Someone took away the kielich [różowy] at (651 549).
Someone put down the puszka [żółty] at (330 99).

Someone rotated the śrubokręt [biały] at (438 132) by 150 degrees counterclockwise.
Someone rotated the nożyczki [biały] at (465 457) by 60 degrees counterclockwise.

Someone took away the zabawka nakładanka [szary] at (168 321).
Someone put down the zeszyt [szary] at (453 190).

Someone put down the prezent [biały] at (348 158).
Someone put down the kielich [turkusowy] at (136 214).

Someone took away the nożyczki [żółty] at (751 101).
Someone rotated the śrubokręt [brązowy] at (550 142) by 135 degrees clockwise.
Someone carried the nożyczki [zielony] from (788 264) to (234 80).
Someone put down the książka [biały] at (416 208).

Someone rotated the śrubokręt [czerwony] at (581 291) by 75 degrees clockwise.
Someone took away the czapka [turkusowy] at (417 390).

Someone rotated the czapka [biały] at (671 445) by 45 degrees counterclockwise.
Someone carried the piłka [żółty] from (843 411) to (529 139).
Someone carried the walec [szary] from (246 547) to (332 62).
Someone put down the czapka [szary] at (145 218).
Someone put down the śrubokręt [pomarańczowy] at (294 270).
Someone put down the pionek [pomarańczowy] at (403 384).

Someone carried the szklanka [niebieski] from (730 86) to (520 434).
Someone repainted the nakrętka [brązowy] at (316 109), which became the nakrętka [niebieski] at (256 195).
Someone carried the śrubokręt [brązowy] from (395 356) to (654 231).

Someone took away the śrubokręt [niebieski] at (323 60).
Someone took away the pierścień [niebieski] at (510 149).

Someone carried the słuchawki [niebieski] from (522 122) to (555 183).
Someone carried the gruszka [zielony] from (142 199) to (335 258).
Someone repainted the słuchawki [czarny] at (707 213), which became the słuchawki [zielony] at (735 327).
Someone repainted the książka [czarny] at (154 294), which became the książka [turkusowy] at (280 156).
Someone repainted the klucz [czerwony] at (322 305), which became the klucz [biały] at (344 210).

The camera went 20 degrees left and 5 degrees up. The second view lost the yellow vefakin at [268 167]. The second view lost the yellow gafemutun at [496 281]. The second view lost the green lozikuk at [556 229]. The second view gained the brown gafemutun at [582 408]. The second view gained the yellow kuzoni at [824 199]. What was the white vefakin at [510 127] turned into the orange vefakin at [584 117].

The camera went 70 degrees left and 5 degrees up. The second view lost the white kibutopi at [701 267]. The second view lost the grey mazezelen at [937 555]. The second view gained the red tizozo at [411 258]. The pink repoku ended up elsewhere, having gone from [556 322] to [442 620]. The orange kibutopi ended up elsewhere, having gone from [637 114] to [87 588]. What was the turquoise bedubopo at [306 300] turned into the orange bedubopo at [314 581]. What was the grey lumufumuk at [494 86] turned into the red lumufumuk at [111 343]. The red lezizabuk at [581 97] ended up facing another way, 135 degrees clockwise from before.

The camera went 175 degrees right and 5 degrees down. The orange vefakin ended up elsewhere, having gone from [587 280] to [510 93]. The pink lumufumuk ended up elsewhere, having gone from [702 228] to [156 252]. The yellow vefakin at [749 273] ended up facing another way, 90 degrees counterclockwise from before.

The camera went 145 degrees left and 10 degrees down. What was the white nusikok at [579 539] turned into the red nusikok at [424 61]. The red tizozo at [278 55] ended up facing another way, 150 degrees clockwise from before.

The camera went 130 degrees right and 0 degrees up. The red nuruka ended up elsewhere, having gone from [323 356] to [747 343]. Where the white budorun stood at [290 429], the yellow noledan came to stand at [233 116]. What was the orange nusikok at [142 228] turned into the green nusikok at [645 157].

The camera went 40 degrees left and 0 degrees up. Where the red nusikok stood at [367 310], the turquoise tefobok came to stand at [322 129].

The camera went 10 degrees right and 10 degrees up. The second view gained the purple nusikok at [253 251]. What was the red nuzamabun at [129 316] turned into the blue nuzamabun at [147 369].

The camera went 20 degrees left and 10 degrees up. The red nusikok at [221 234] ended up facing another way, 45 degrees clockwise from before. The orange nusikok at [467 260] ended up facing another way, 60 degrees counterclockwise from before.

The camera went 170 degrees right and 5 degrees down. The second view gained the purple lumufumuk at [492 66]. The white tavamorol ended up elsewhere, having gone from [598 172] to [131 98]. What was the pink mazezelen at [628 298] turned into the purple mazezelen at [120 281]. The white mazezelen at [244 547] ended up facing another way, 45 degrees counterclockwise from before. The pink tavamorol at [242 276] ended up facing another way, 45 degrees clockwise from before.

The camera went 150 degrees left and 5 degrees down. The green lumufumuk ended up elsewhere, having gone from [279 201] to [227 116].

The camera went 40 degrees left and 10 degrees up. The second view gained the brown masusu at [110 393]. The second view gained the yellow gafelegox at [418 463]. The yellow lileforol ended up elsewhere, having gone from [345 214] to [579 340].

_ _ _ _ _ _ _

Repeat each of the entries exactly as written.

EXERCISE ANSWER —
Someone took away the kielich [różowy] at (651 549).
Someone put down the puszka [żółty] at (330 99).

Someone rotated the śrubokręt [biały] at (438 132) by 150 degrees counterclockwise.
Someone rotated the nożyczki [biały] at (465 457) by 60 degrees counterclockwise.

Someone took away the zabawka nakładanka [szary] at (168 321).
Someone put down the zeszyt [szary] at (453 190).

Someone put down the prezent [biały] at (348 158).
Someone put down the kielich [turkusowy] at (136 214).

Someone took away the nożyczki [żółty] at (751 101).
Someone rotated the śrubokręt [brązowy] at (550 142) by 135 degrees clockwise.
Someone carried the nożyczki [zielony] from (788 264) to (234 80).
Someone put down the książka [biały] at (416 208).

Someone rotated the śrubokręt [czerwony] at (581 291) by 75 degrees clockwise.
Someone took away the czapka [turkusowy] at (417 390).

Someone rotated the czapka [biały] at (671 445) by 45 degrees counterclockwise.
Someone carried the piłka [żółty] from (843 411) to (529 139).
Someone carried the walec [szary] from (246 547) to (332 62).
Someone put down the czapka [szary] at (145 218).
Someone put down the śrubokręt [pomarańczowy] at (294 270).
Someone put down the pionek [pomarańczowy] at (403 384).

Someone carried the szklanka [niebieski] from (730 86) to (520 434).
Someone repainted the nakrętka [brązowy] at (316 109), which became the nakrętka [niebieski] at (256 195).
Someone carried the śrubokręt [brązowy] from (395 356) to (654 231).

Someone took away the śrubokręt [niebieski] at (323 60).
Someone took away the pierścień [niebieski] at (510 149).

Someone carried the słuchawki [niebieski] from (522 122) to (555 183).
Someone carried the gruszka [zielony] from (142 199) to (335 258).
Someone repainted the słuchawki [czarny] at (707 213), which became the słuchawki [zielony] at (735 327).
Someone repainted the książka [czarny] at (154 294), which became the książka [turkusowy] at (280 156).
Someone repainted the klucz [czerwony] at (322 305), which became the klucz [biały] at (344 210).

The camera went 20 degrees left and 5 degrees up. The second view lost the yellow vefakin at [268 167]. The second view lost the yellow gafemutun at [496 281]. The second view lost the green lozikuk at [556 229]. The second view gained the brown gafemutun at [582 408]. The second view gained the yellow kuzoni at [824 199]. What was the white vefakin at [510 127] turned into the orange vefakin at [584 117].

The camera went 70 degrees left and 5 degrees up. The second view lost the white kibutopi at [701 267]. The second view lost the grey mazezelen at [937 555]. The second view gained the red tizozo at [411 258]. The pink repoku ended up elsewhere, having gone from [556 322] to [442 620]. The orange kibutopi ended up elsewhere, having gone from [637 114] to [87 588]. What was the turquoise bedubopo at [306 300] turned into the orange bedubopo at [314 581]. What was the grey lumufumuk at [494 86] turned into the red lumufumuk at [111 343]. The red lezizabuk at [581 97] ended up facing another way, 135 degrees clockwise from before.

The camera went 175 degrees right and 5 degrees down. The orange vefakin ended up elsewhere, having gone from [587 280] to [510 93]. The pink lumufumuk ended up elsewhere, having gone from [702 228] to [156 252]. The yellow vefakin at [749 273] ended up facing another way, 90 degrees counterclockwise from before.

The camera went 145 degrees left and 10 degrees down. What was the white nusikok at [579 539] turned into the red nusikok at [424 61]. The red tizozo at [278 55] ended up facing another way, 150 degrees clockwise from before.

The camera went 130 degrees right and 0 degrees up. The red nuruka ended up elsewhere, having gone from [323 356] to [747 343]. Where the white budorun stood at [290 429], the yellow noledan came to stand at [233 116]. What was the orange nusikok at [142 228] turned into the green nusikok at [645 157].

The camera went 40 degrees left and 0 degrees up. Where the red nusikok stood at [367 310], the turquoise tefobok came to stand at [322 129].

The camera went 10 degrees right and 10 degrees up. The second view gained the purple nusikok at [253 251]. What was the red nuzamabun at [129 316] turned into the blue nuzamabun at [147 369].

The camera went 20 degrees left and 10 degrees up. The red nusikok at [221 234] ended up facing another way, 45 degrees clockwise from before. The orange nusikok at [467 260] ended up facing another way, 60 degrees counterclockwise from before.

The camera went 170 degrees right and 5 degrees down. The second view gained the purple lumufumuk at [492 66]. The white tavamorol ended up elsewhere, having gone from [598 172] to [131 98]. What was the pink mazezelen at [628 298] turned into the purple mazezelen at [120 281]. The white mazezelen at [244 547] ended up facing another way, 45 degrees counterclockwise from before. The pink tavamorol at [242 276] ended up facing another way, 45 degrees clockwise from before.

The camera went 150 degrees left and 5 degrees down. The green lumufumuk ended up elsewhere, having gone from [279 201] to [227 116].

The camera went 40 degrees left and 10 degrees up. The second view gained the brown masusu at [110 393]. The second view gained the yellow gafelegox at [418 463]. The yellow lileforol ended up elsewhere, having gone from [345 214] to [579 340].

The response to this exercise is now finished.